» Exercise brief: With the pictures left out, restate every entry word for word.
(Material for this exercise begins)
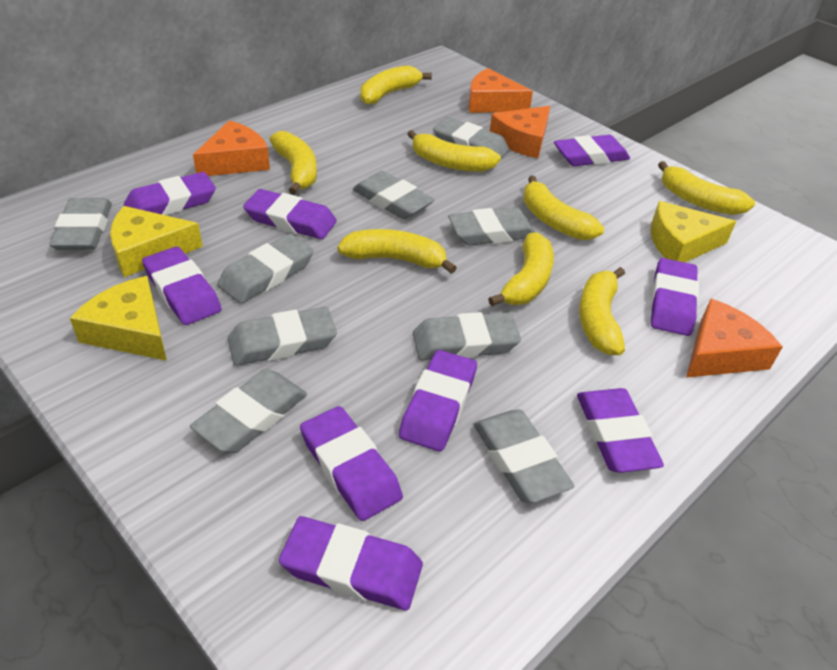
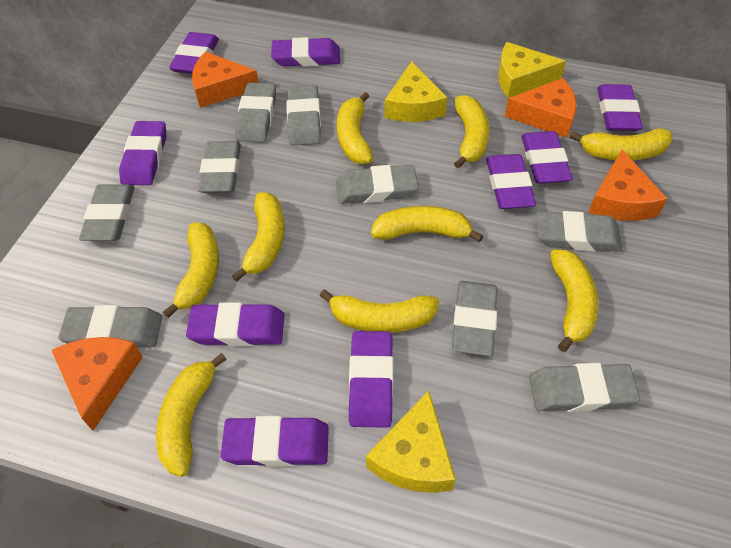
yellow banana: 8 -> 9

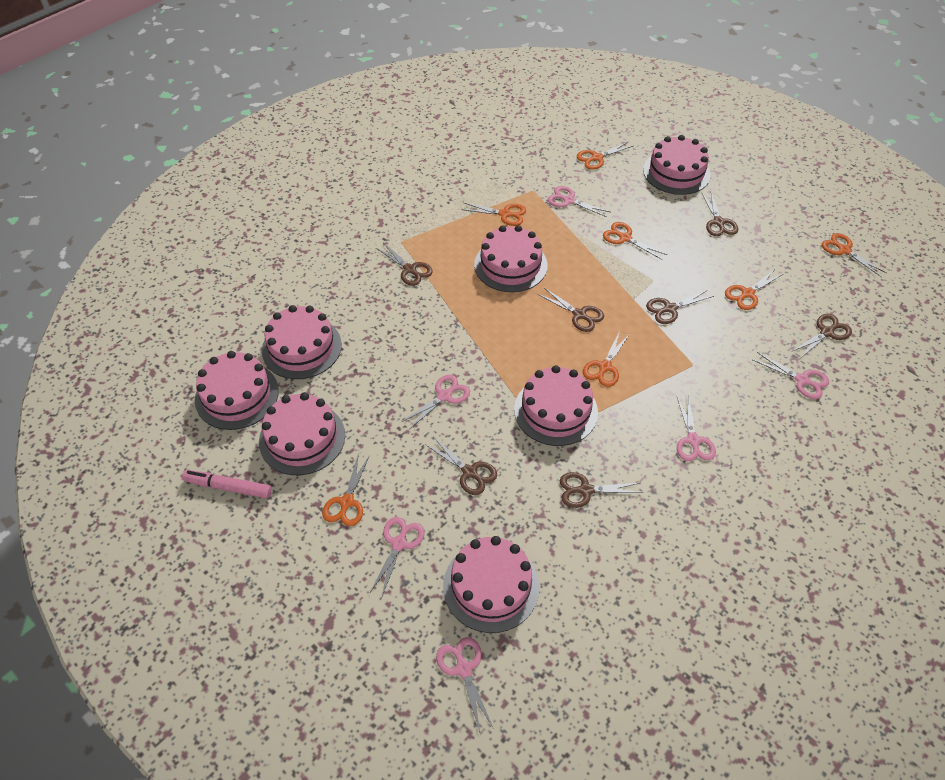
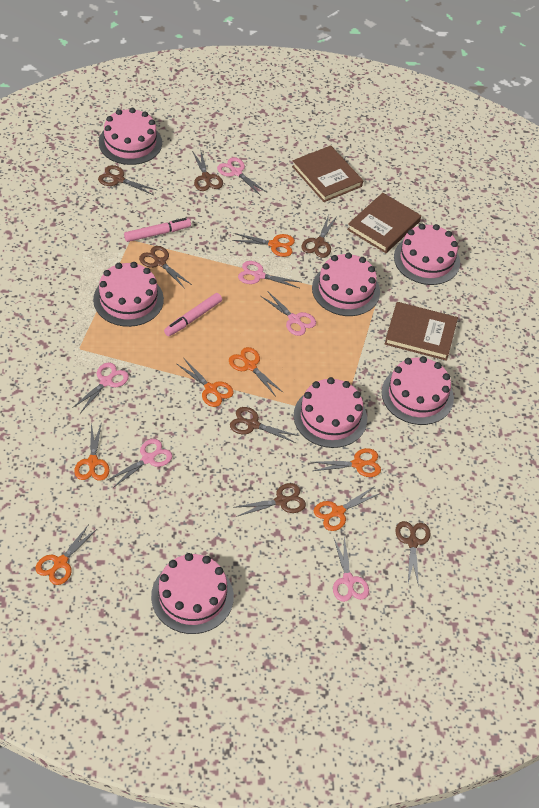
brown book: 0 -> 3
pink marker: 1 -> 2

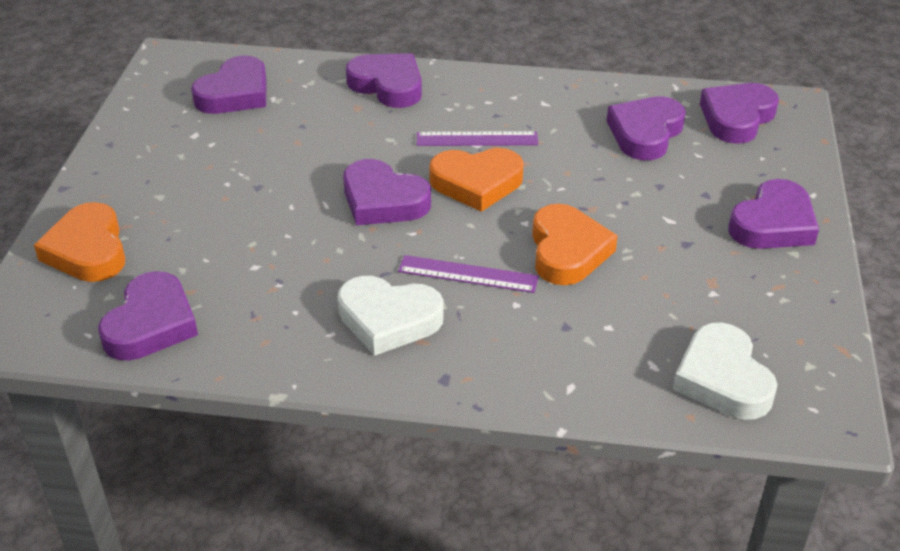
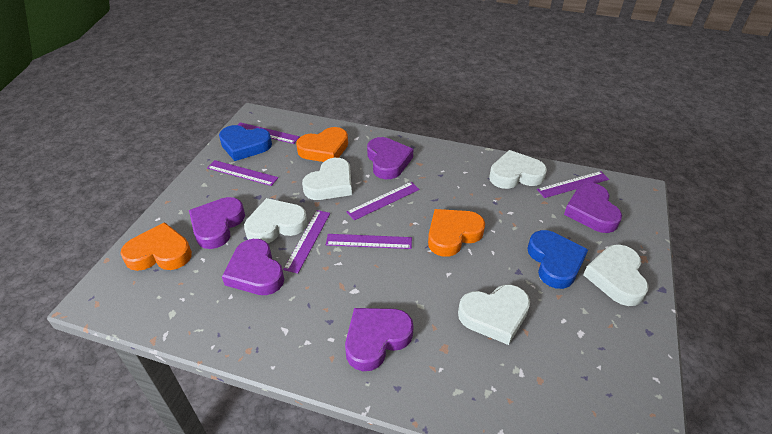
blue heart: 0 -> 2
purple heart: 7 -> 5
purple ruler: 2 -> 6
white heart: 2 -> 5

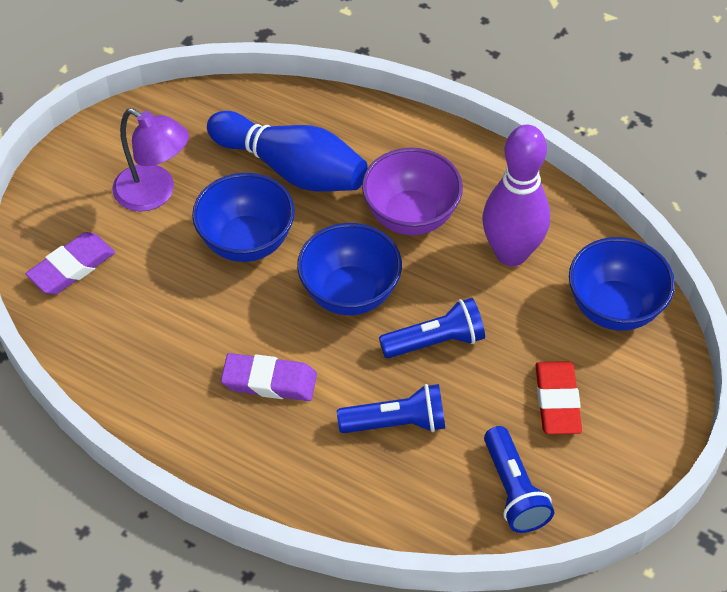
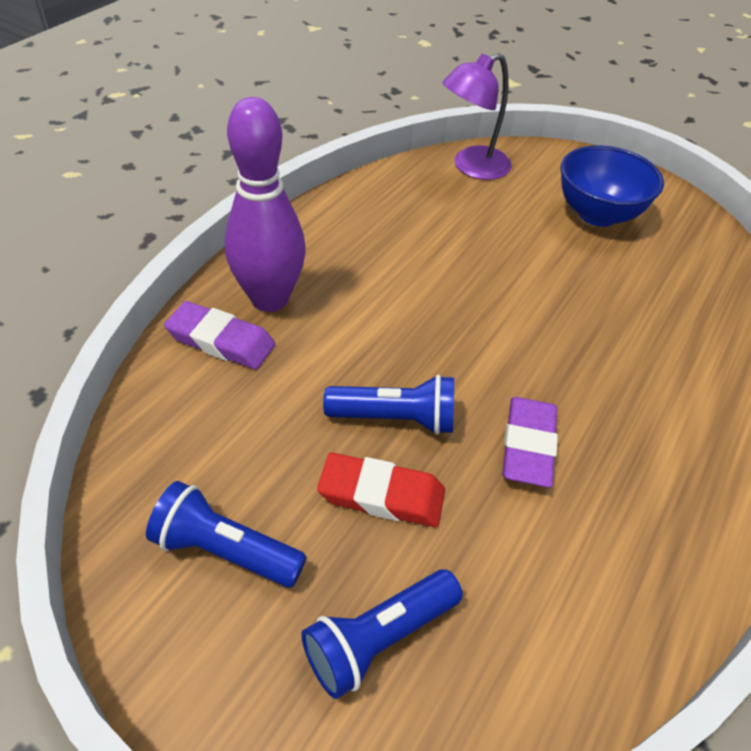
blue bowl: 3 -> 1
blue bowling pin: 1 -> 0
purple bowl: 1 -> 0

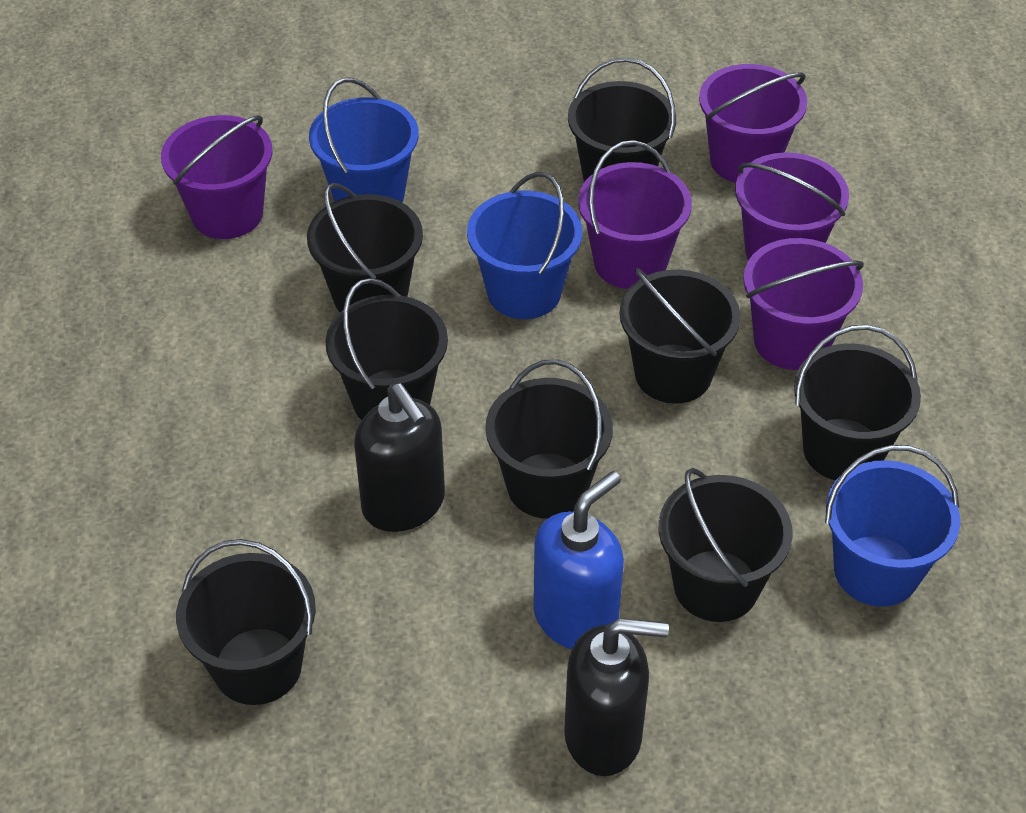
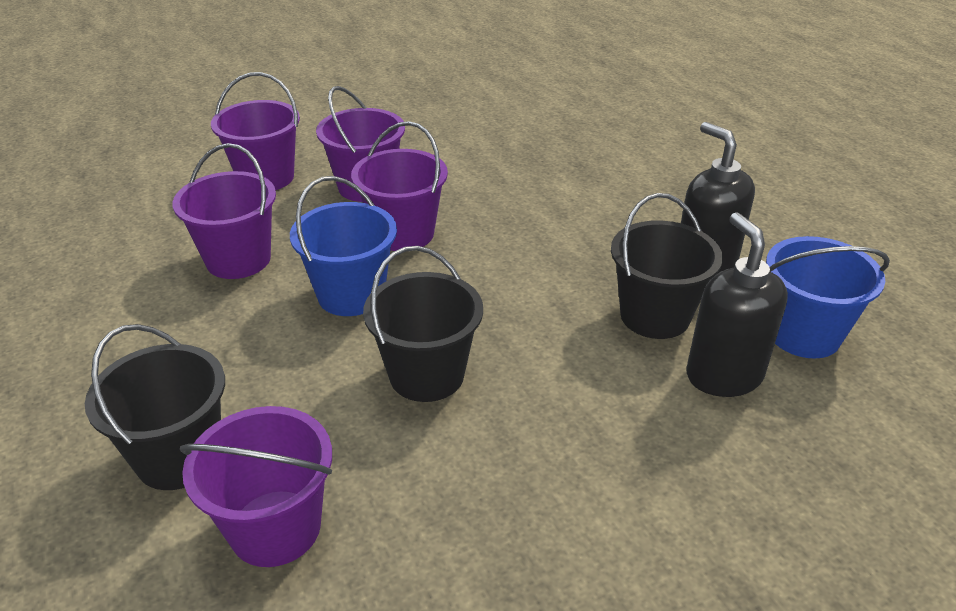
black bucket: 8 -> 3
blue bucket: 3 -> 2
blue soap dispenser: 1 -> 0

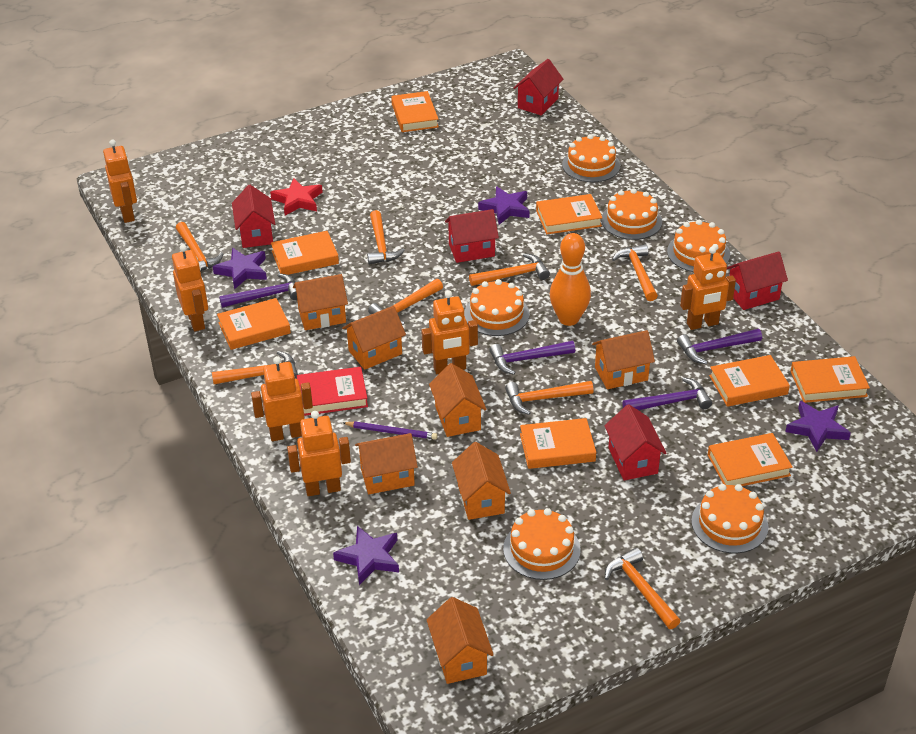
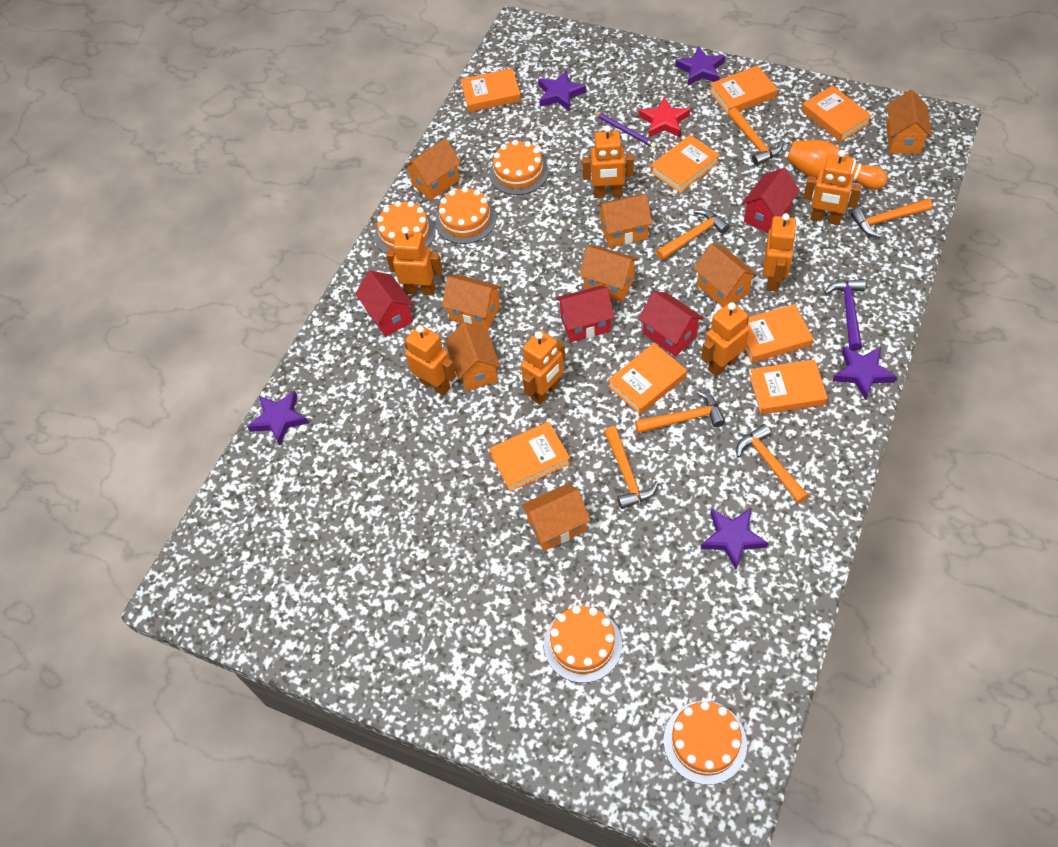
orange cake: 6 -> 5
orange hammer: 8 -> 6
orange house: 7 -> 8
orange robot: 6 -> 7
purple hammer: 4 -> 1
purple star: 4 -> 5
red book: 1 -> 0
red house: 5 -> 4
(Material for this exercise ends)
» Result:
yellow banana: 8 -> 9

brown book: 0 -> 3
pink marker: 1 -> 2

blue heart: 0 -> 2
purple heart: 7 -> 5
purple ruler: 2 -> 6
white heart: 2 -> 5

blue bowl: 3 -> 1
blue bowling pin: 1 -> 0
purple bowl: 1 -> 0

black bucket: 8 -> 3
blue bucket: 3 -> 2
blue soap dispenser: 1 -> 0

orange cake: 6 -> 5
orange hammer: 8 -> 6
orange house: 7 -> 8
orange robot: 6 -> 7
purple hammer: 4 -> 1
purple star: 4 -> 5
red book: 1 -> 0
red house: 5 -> 4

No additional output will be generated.